» **EXERCISE DIRECTIONS**
Return the listing below unchanged, except that the pictures are dropped.

» **COLLECTED DATA**

************

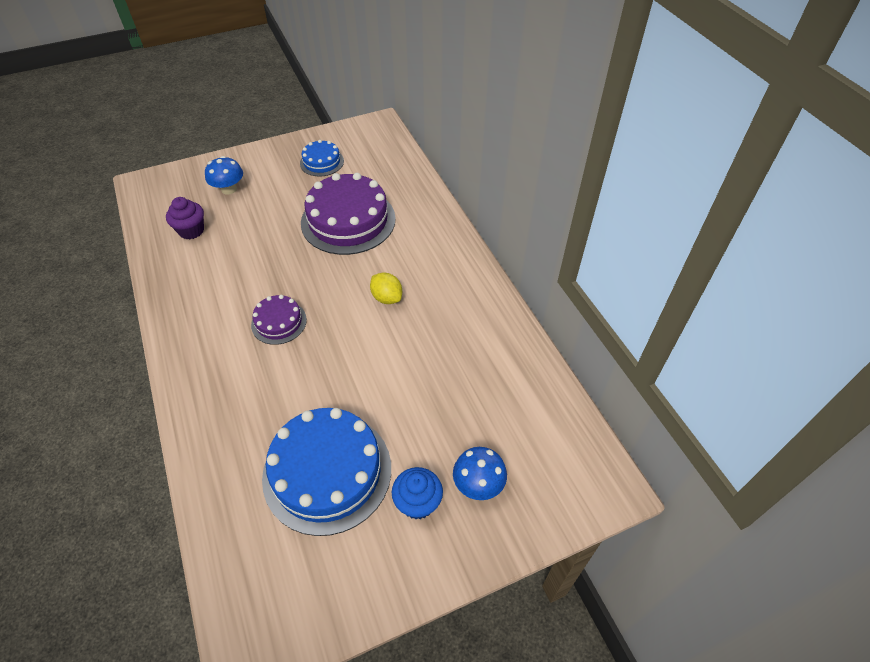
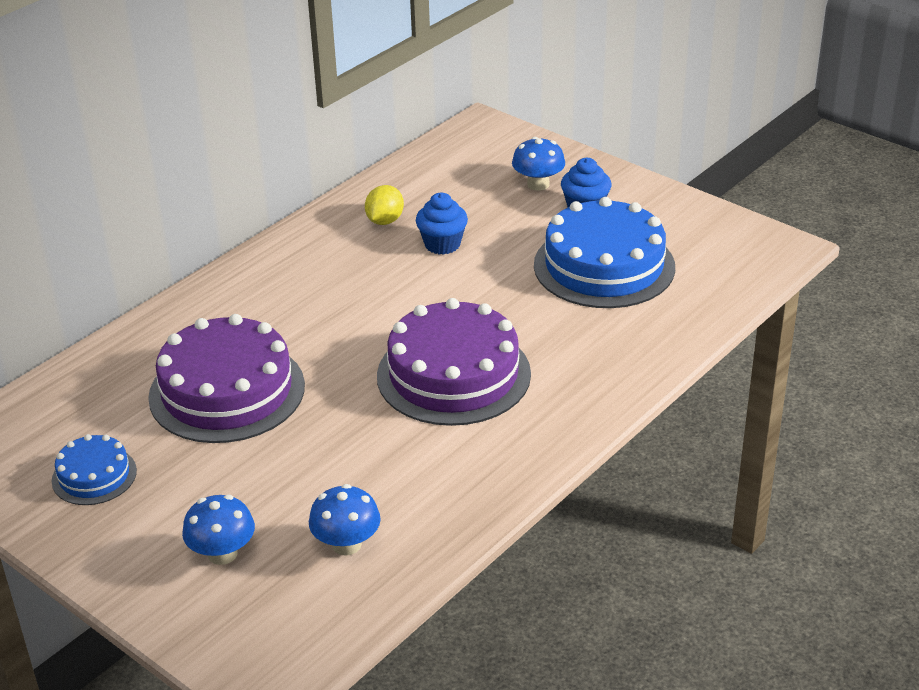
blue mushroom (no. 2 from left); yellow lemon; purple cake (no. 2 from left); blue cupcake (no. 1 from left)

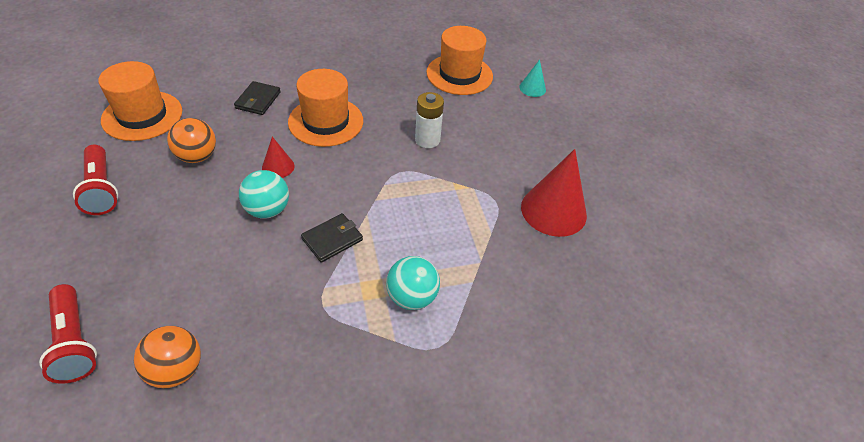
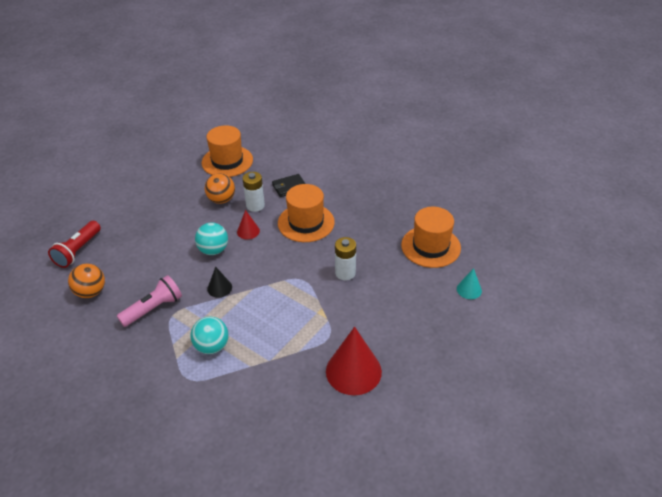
red flashlight (no. 2 from left in the first image); black cone; white battery (no. 1 from left); pink flashlight

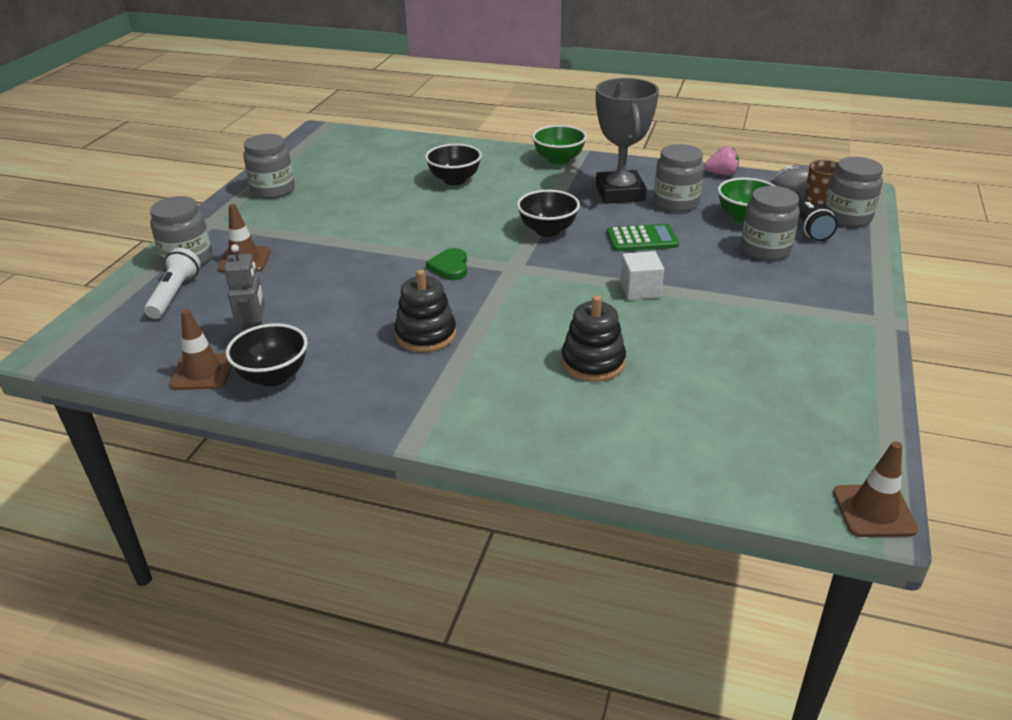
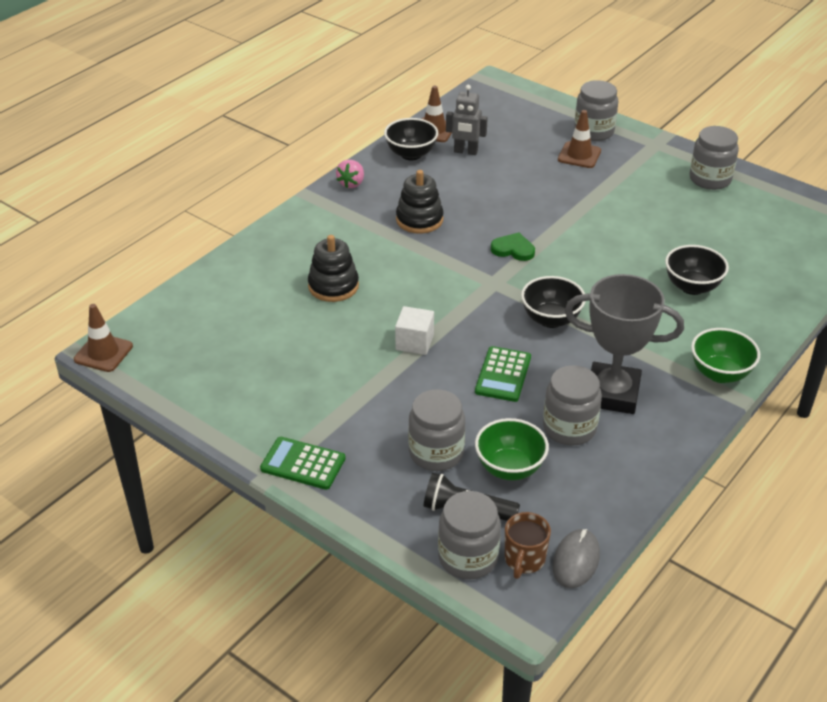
pink strawberry; white flashlight; green calculator (no. 1 from left)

************

» **EXERCISE SOLUTION**
blue mushroom (no. 2 from left); yellow lemon; purple cake (no. 2 from left); blue cupcake (no. 1 from left)

red flashlight (no. 2 from left in the first image); black cone; white battery (no. 1 from left); pink flashlight

pink strawberry; white flashlight; green calculator (no. 1 from left)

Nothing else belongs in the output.